> [AIM OF THE EXERCISE]
Nothing is needed except the lines below that run from the one with "yellow brick A8:A9" through the one with "blue brick D2:F2", repeated exactly.

> [EXERCISE MATERIALS]
↓↓↓
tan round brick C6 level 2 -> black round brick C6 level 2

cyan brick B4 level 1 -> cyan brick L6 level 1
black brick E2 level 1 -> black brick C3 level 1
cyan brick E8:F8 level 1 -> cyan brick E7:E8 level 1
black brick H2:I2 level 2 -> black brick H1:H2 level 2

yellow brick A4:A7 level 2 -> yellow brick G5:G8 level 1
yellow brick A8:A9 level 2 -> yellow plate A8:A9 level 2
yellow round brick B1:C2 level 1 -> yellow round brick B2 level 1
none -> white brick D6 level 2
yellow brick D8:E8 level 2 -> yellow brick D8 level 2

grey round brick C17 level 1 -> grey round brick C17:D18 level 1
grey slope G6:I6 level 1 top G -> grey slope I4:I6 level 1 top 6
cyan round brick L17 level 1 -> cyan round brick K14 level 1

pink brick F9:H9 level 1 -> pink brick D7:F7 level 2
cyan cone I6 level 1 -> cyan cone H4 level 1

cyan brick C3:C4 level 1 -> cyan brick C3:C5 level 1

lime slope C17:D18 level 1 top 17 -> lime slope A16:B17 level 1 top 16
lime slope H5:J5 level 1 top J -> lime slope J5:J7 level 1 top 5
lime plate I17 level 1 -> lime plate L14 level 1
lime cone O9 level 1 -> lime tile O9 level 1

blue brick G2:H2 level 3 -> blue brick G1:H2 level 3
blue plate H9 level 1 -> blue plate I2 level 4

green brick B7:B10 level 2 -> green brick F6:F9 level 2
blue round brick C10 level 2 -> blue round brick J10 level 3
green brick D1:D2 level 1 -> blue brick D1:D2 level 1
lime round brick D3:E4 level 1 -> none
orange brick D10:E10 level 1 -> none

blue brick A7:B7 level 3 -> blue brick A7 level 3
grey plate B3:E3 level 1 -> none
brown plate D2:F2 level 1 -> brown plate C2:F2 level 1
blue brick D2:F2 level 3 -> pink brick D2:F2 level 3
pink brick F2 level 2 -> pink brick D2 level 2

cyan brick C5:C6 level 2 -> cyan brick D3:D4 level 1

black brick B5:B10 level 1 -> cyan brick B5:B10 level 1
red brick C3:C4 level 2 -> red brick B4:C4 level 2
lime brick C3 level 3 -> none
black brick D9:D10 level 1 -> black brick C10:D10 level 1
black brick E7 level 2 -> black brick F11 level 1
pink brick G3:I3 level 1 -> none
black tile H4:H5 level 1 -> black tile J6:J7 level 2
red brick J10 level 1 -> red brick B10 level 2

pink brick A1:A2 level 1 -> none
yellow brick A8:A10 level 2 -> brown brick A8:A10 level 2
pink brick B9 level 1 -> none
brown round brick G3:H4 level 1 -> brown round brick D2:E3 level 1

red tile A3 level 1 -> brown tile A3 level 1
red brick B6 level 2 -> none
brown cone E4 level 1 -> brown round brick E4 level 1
↑↑↑
> [SOLVED EXERCISE]
yellow brick A8:A9 level 2 -> yellow plate A8:A9 level 2
yellow round brick B1:C2 level 1 -> yellow round brick B2 level 1
none -> white brick D6 level 2
yellow brick D8:E8 level 2 -> yellow brick D8 level 2

grey round brick C17 level 1 -> grey round brick C17:D18 level 1
grey slope G6:I6 level 1 top G -> grey slope I4:I6 level 1 top 6
cyan round brick L17 level 1 -> cyan round brick K14 level 1

pink brick F9:H9 level 1 -> pink brick D7:F7 level 2
cyan cone I6 level 1 -> cyan cone H4 level 1

cyan brick C3:C4 level 1 -> cyan brick C3:C5 level 1

lime slope C17:D18 level 1 top 17 -> lime slope A16:B17 level 1 top 16
lime slope H5:J5 level 1 top J -> lime slope J5:J7 level 1 top 5
lime plate I17 level 1 -> lime plate L14 level 1
lime cone O9 level 1 -> lime tile O9 level 1

blue brick G2:H2 level 3 -> blue brick G1:H2 level 3
blue plate H9 level 1 -> blue plate I2 level 4

green brick B7:B10 level 2 -> green brick F6:F9 level 2
blue round brick C10 level 2 -> blue round brick J10 level 3
green brick D1:D2 level 1 -> blue brick D1:D2 level 1
lime round brick D3:E4 level 1 -> none
orange brick D10:E10 level 1 -> none

blue brick A7:B7 level 3 -> blue brick A7 level 3
grey plate B3:E3 level 1 -> none
brown plate D2:F2 level 1 -> brown plate C2:F2 level 1
blue brick D2:F2 level 3 -> pink brick D2:F2 level 3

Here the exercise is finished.